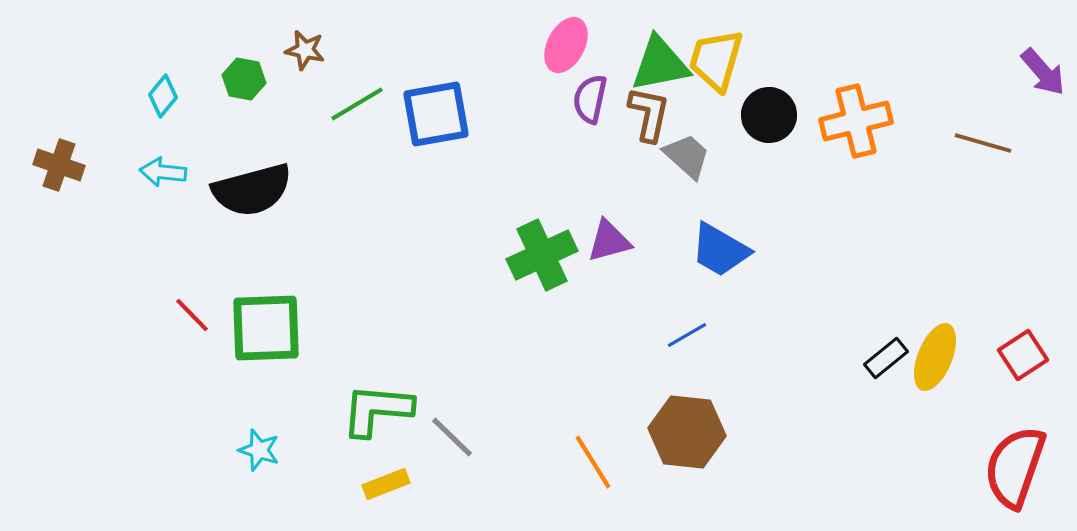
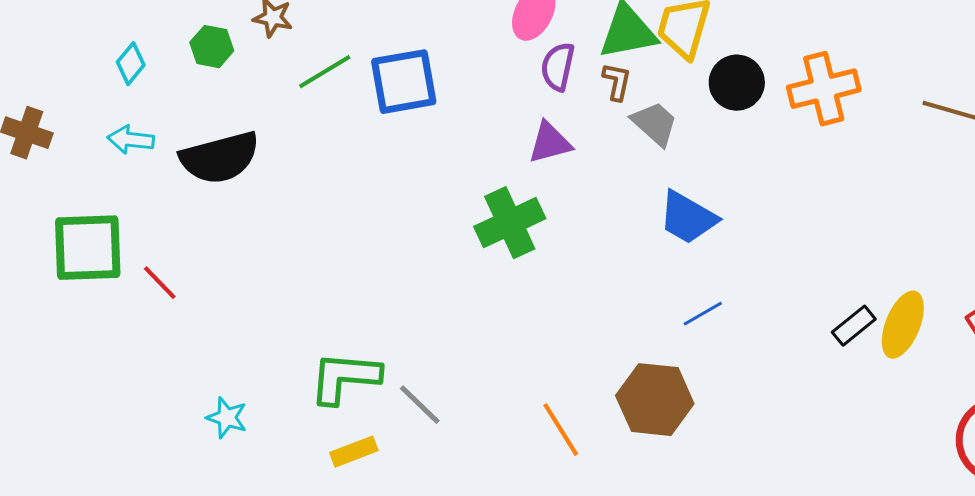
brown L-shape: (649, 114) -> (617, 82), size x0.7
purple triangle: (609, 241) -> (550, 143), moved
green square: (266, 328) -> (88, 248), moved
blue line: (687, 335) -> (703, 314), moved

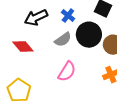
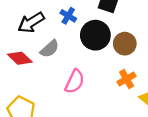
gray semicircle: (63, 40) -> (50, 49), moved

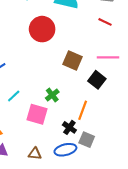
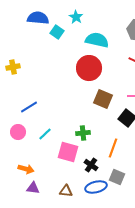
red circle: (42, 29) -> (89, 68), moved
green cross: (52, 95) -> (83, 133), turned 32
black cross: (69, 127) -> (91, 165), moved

════════

> [EXERCISE]:
When you reach the line that contains "gray semicircle: (63, 40) -> (50, 49), moved", start reproducing, and continue word for word to the end of the records; skip all pictures.

> [EXERCISE SOLUTION]:
gray semicircle: (63, 40) -> (50, 49), moved

red circle: (42, 29) -> (89, 68), moved
green cross: (52, 95) -> (83, 133), turned 32
black cross: (69, 127) -> (91, 165), moved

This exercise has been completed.